START The records

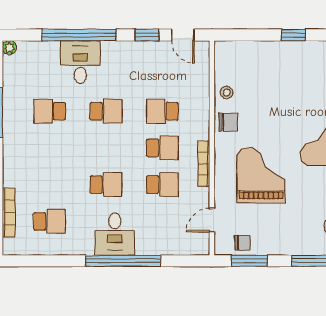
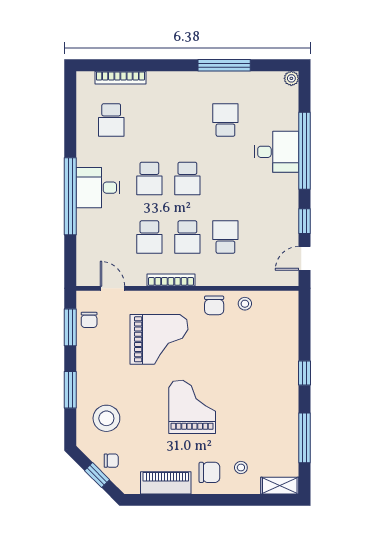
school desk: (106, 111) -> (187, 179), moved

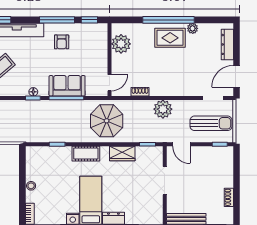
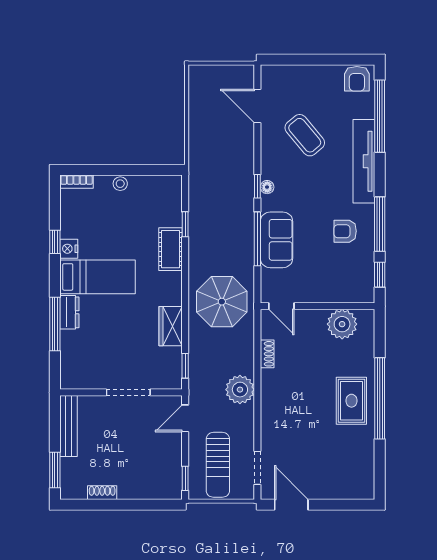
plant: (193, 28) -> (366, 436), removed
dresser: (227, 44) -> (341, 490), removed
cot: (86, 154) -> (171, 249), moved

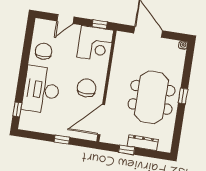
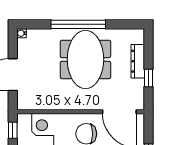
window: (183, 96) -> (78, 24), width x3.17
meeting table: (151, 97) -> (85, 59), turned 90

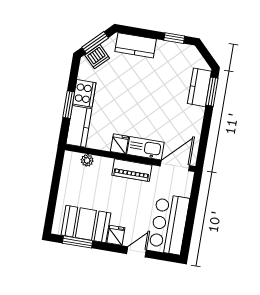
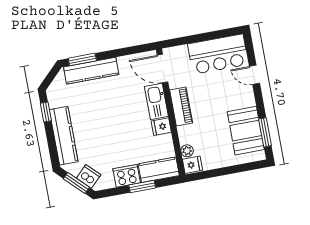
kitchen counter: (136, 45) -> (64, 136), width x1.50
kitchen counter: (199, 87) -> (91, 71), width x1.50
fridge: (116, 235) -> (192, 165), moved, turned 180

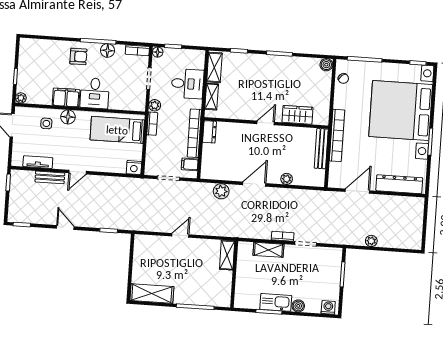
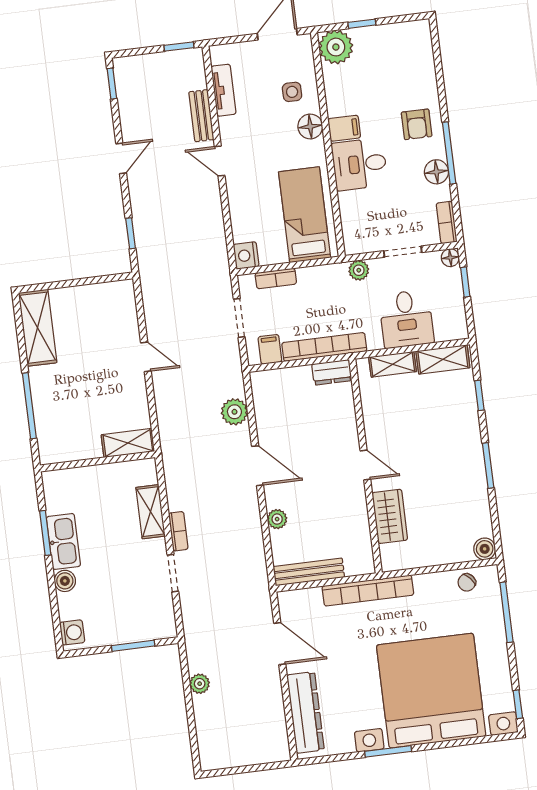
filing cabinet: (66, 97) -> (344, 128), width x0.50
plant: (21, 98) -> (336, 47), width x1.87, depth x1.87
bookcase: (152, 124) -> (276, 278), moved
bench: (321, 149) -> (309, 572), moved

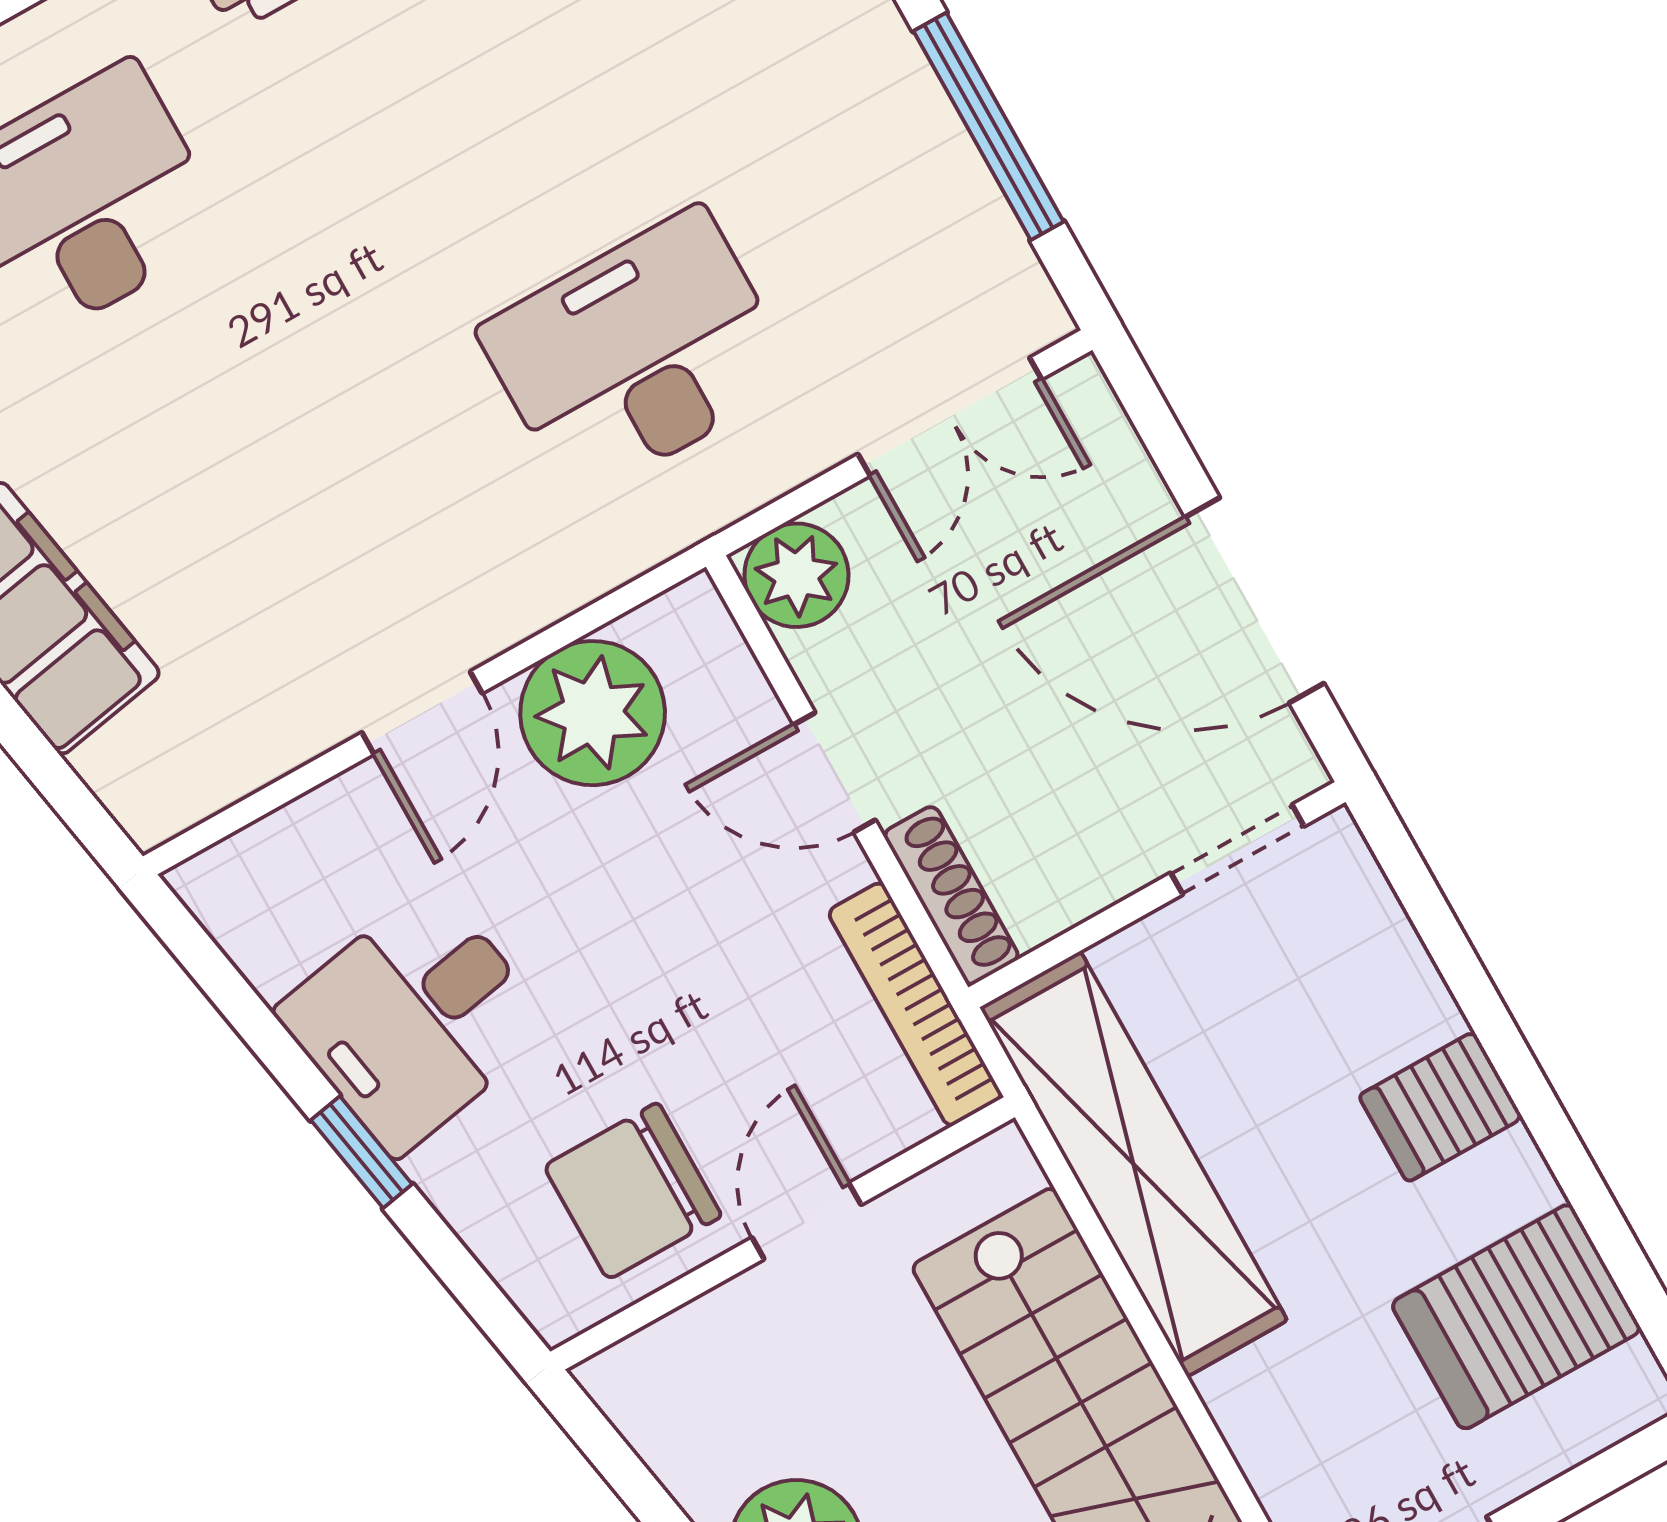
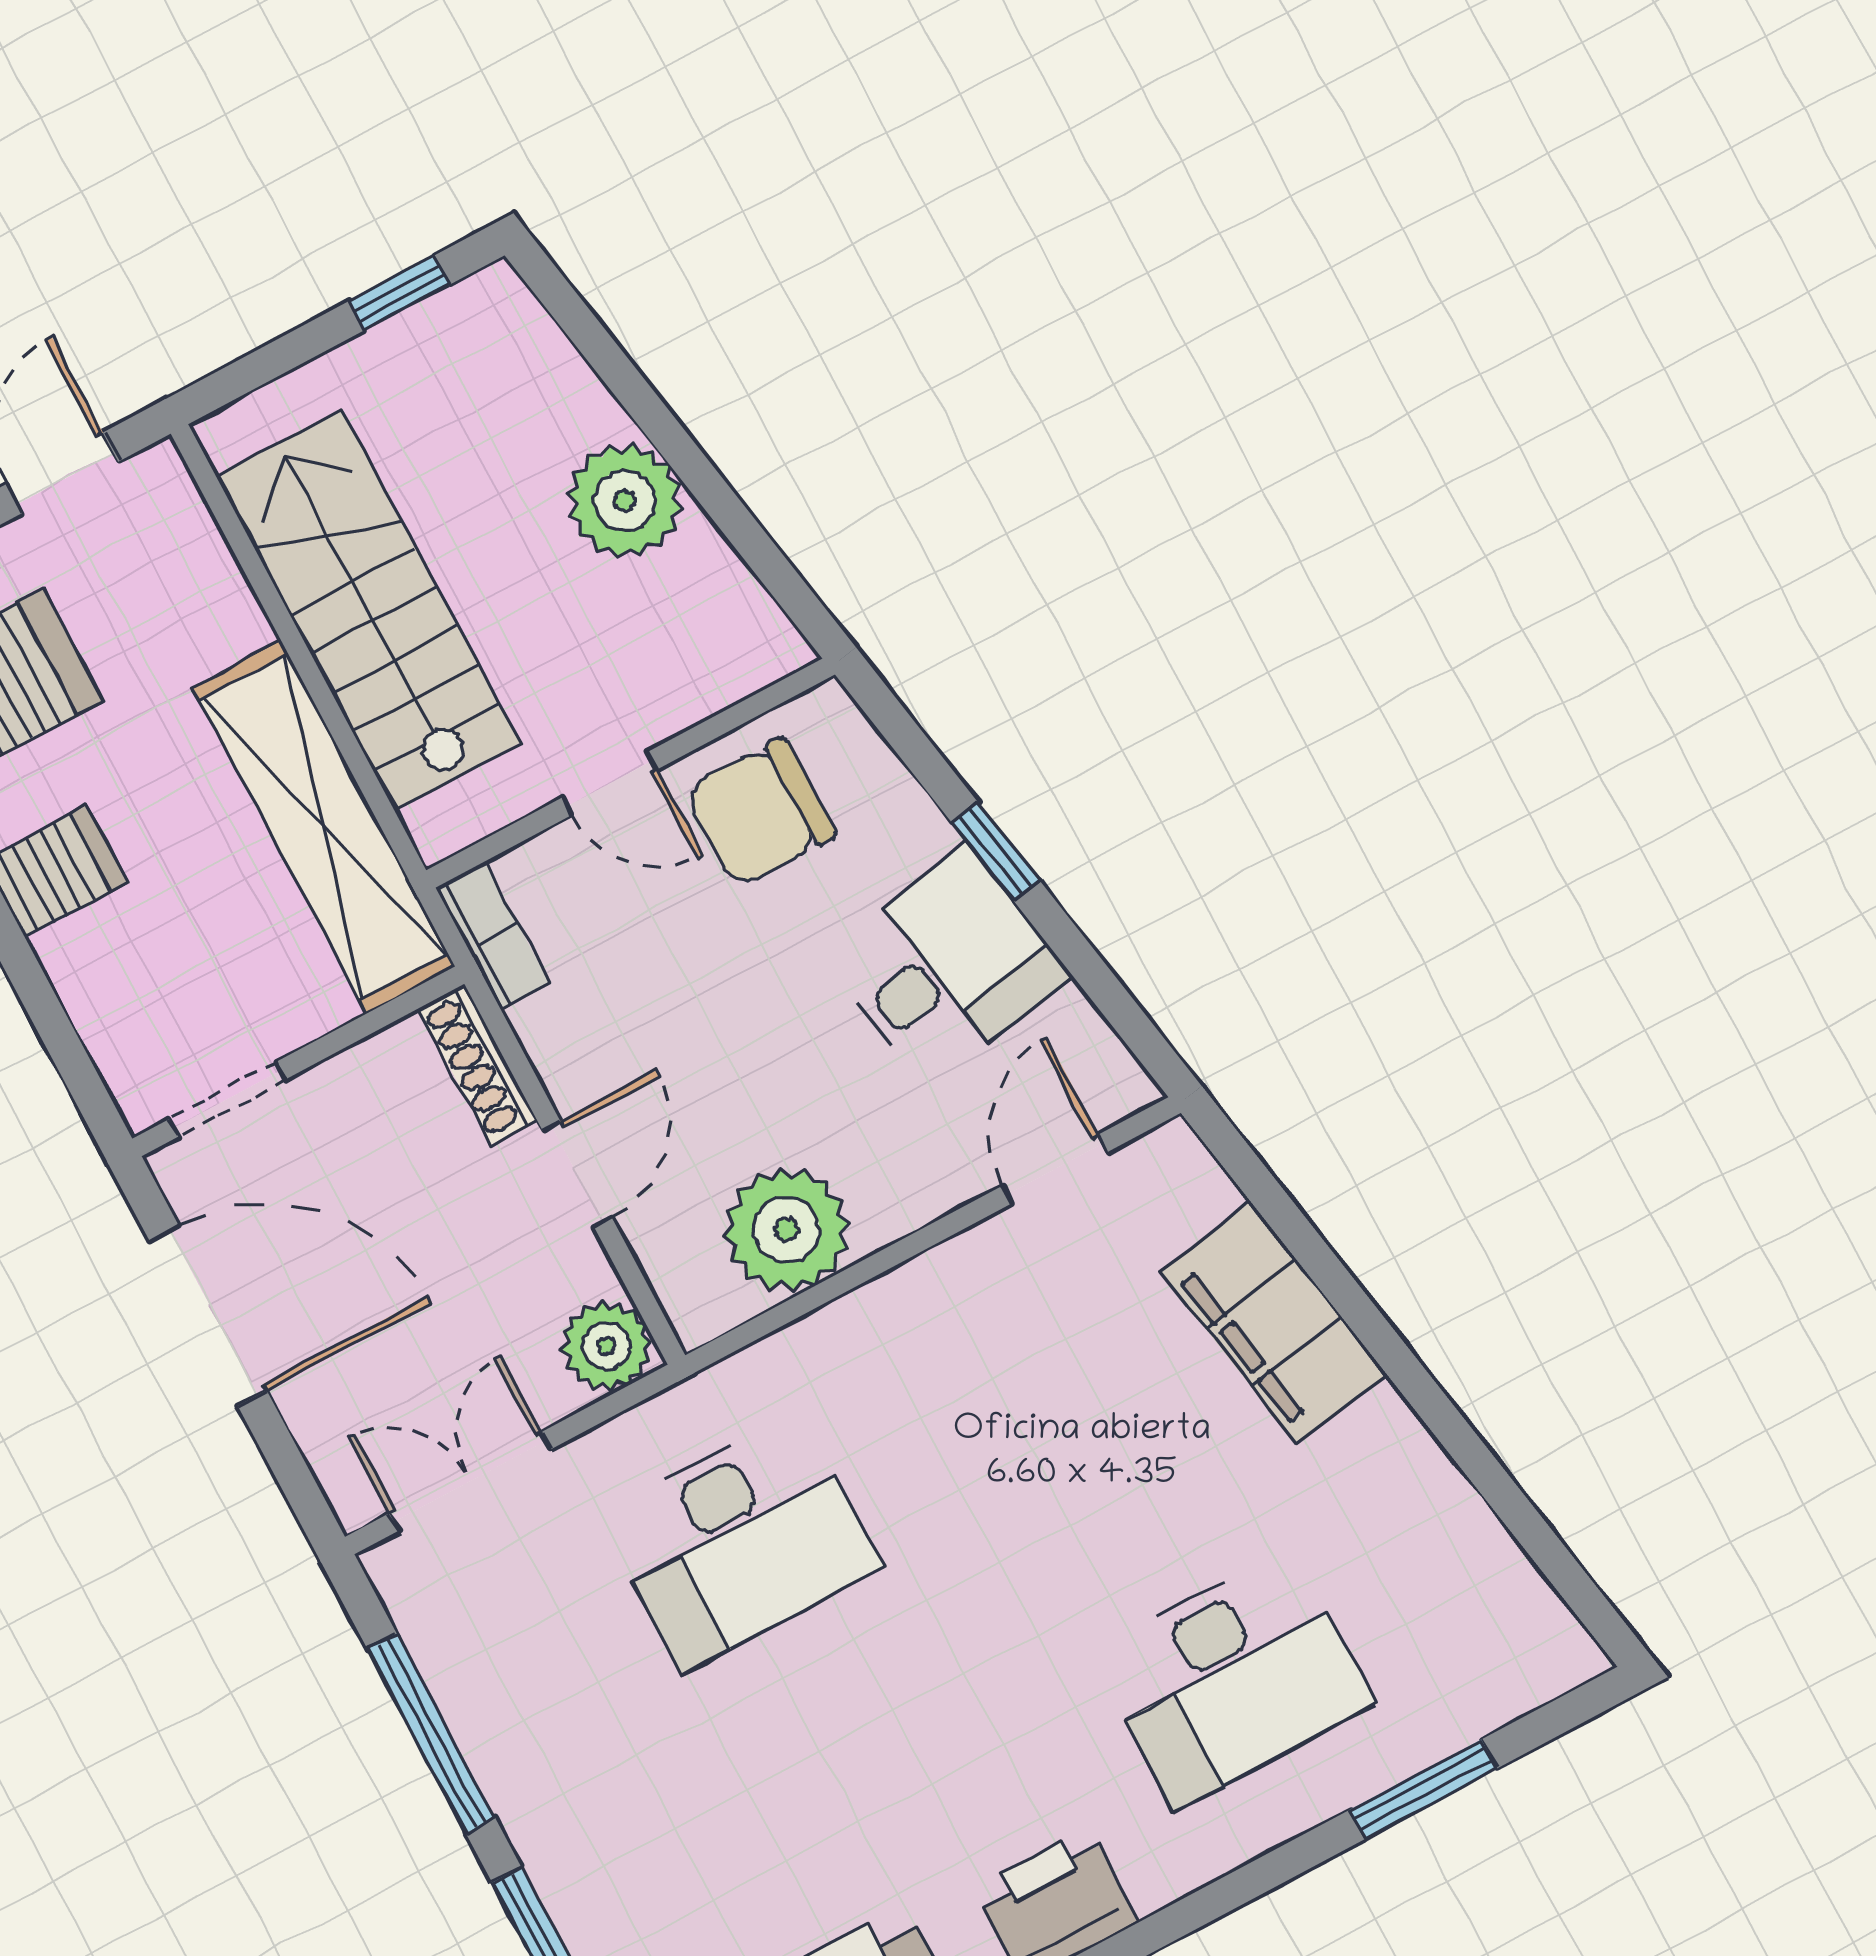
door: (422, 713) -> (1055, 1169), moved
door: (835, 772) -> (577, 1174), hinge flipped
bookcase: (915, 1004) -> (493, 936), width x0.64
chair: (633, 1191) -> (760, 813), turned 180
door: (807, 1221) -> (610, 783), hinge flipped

END The records

- Task prompt
Once the pictures are removed, output the entries above exactly as given.

- Task solution
school desk: (106, 111) -> (187, 179), moved

plant: (193, 28) -> (366, 436), removed
dresser: (227, 44) -> (341, 490), removed
cot: (86, 154) -> (171, 249), moved

window: (183, 96) -> (78, 24), width x3.17
meeting table: (151, 97) -> (85, 59), turned 90

kitchen counter: (136, 45) -> (64, 136), width x1.50
kitchen counter: (199, 87) -> (91, 71), width x1.50
fridge: (116, 235) -> (192, 165), moved, turned 180

filing cabinet: (66, 97) -> (344, 128), width x0.50
plant: (21, 98) -> (336, 47), width x1.87, depth x1.87
bookcase: (152, 124) -> (276, 278), moved
bench: (321, 149) -> (309, 572), moved

door: (422, 713) -> (1055, 1169), moved
door: (835, 772) -> (577, 1174), hinge flipped
bookcase: (915, 1004) -> (493, 936), width x0.64
chair: (633, 1191) -> (760, 813), turned 180
door: (807, 1221) -> (610, 783), hinge flipped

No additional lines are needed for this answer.